* Work instruction: In the material below, find the span from the line with "SW1: button (EN1, GND) -> button (EN1, SEL2)" to the line with "U3: NAND 74HC00" and transcribe only those lines, exactly, ends included, without the pictures.

BEGIN Materials provided

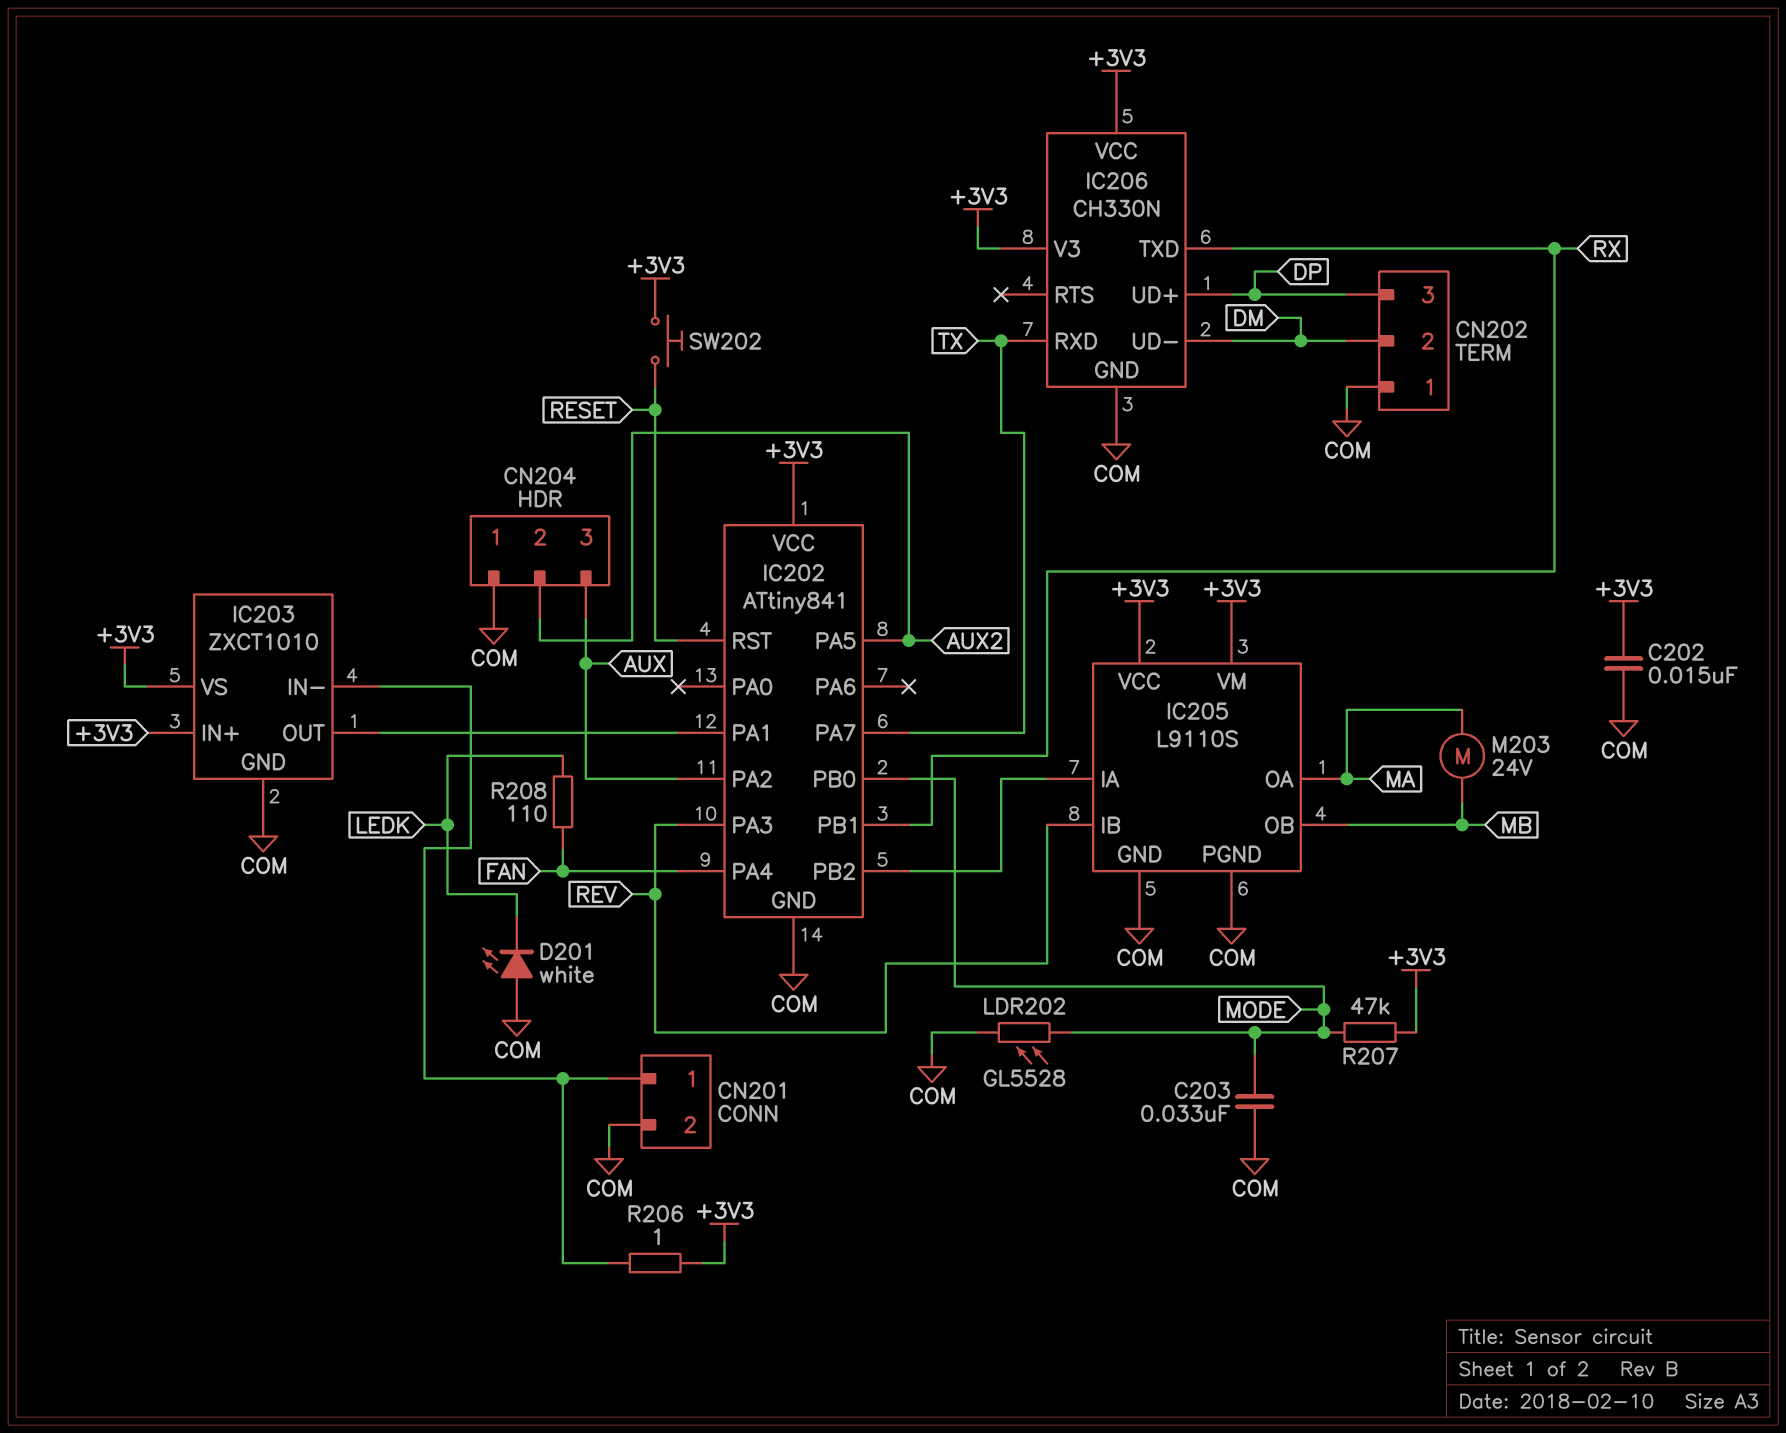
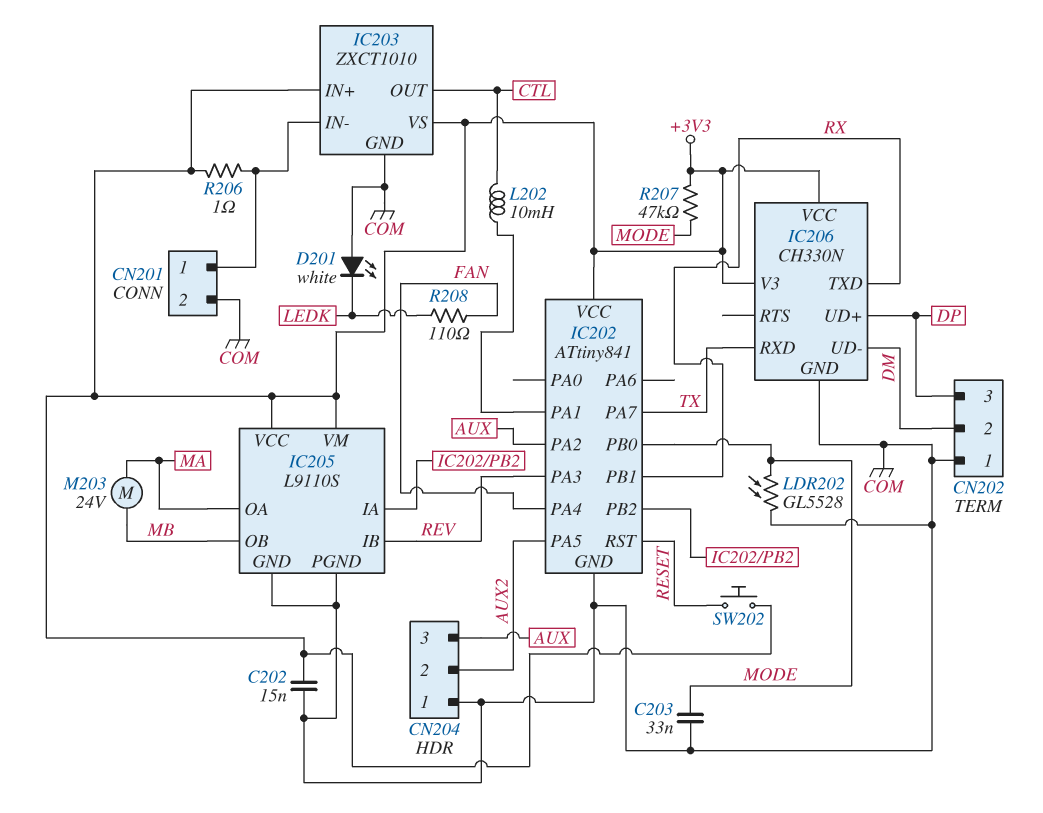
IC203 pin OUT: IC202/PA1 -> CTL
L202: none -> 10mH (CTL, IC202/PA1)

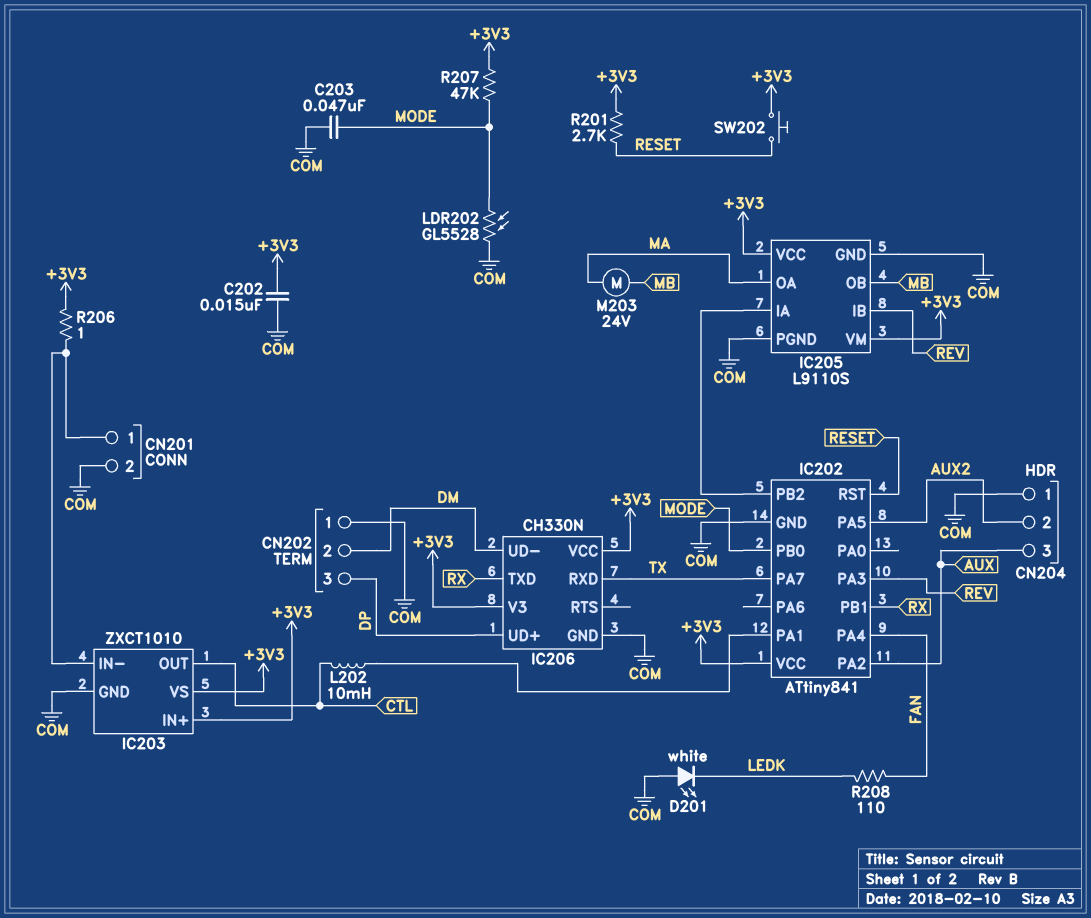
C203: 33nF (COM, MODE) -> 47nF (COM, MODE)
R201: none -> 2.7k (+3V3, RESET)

END Materials provided
BEGIN Materials provided

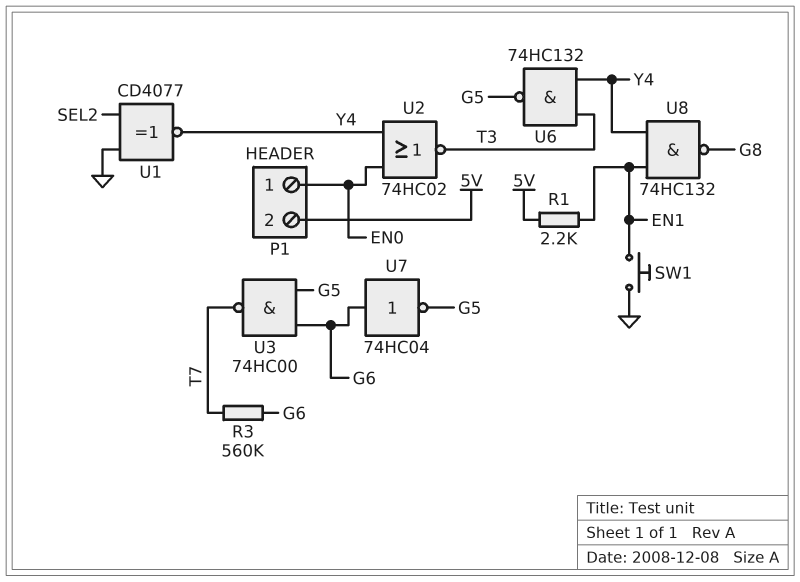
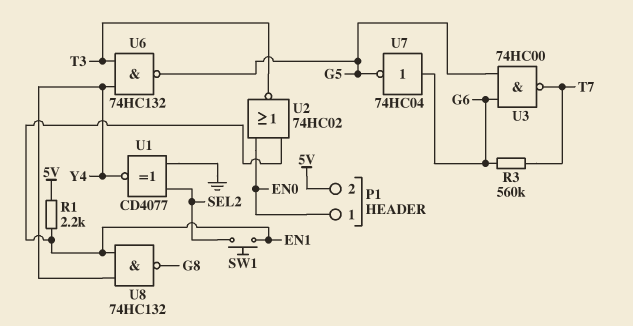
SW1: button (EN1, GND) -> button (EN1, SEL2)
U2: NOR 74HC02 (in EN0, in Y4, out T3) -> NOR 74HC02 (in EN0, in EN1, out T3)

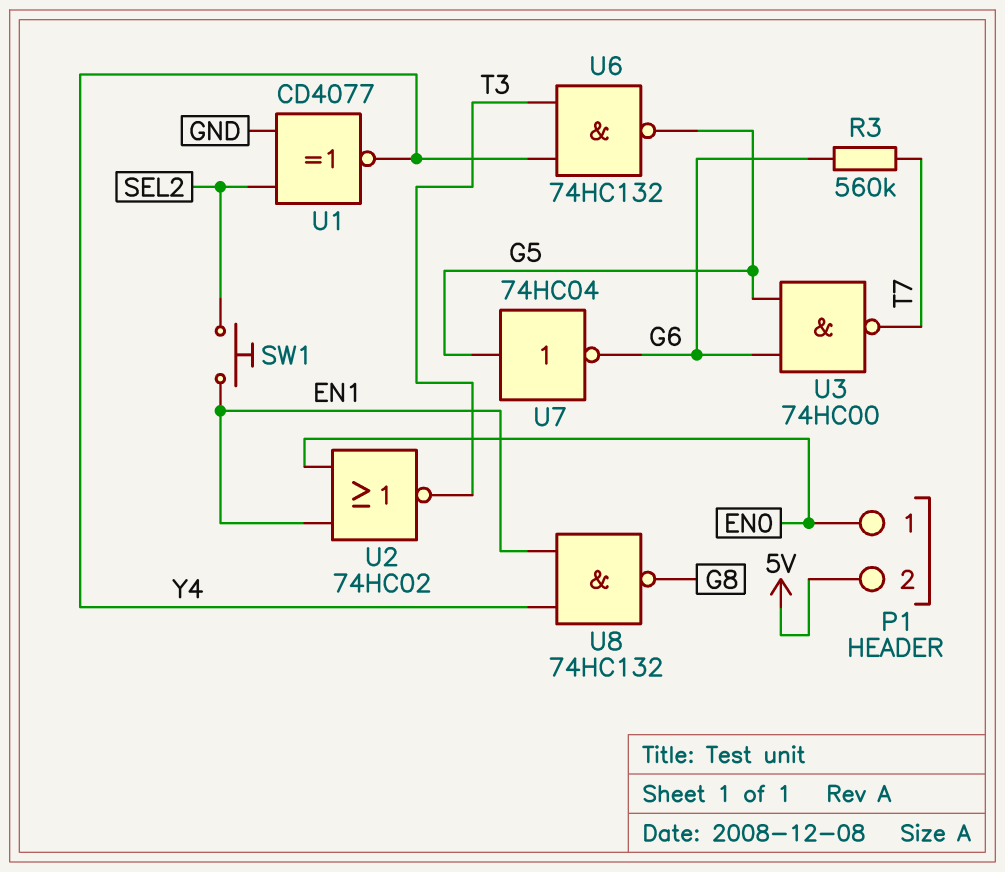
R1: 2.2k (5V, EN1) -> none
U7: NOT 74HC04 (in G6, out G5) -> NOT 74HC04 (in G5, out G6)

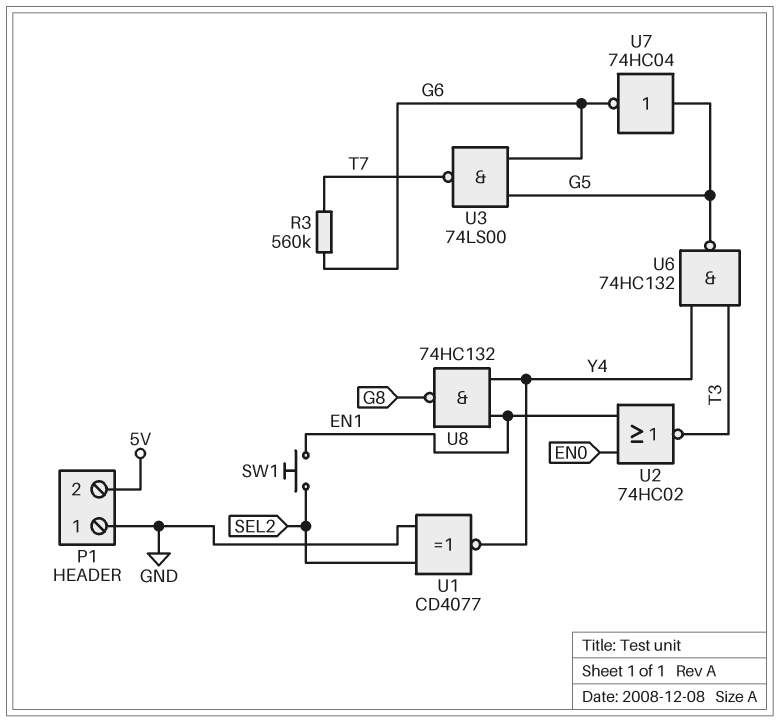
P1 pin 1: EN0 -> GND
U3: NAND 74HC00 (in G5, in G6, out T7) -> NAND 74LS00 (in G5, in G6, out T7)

END Materials provided

* Response:
SW1: button (EN1, GND) -> button (EN1, SEL2)
U2: NOR 74HC02 (in EN0, in Y4, out T3) -> NOR 74HC02 (in EN0, in EN1, out T3)

R1: 2.2k (5V, EN1) -> none
U7: NOT 74HC04 (in G6, out G5) -> NOT 74HC04 (in G5, out G6)

P1 pin 1: EN0 -> GND
U3: NAND 74HC00 (in G5, in G6, out T7) -> NAND 74LS00 (in G5, in G6, out T7)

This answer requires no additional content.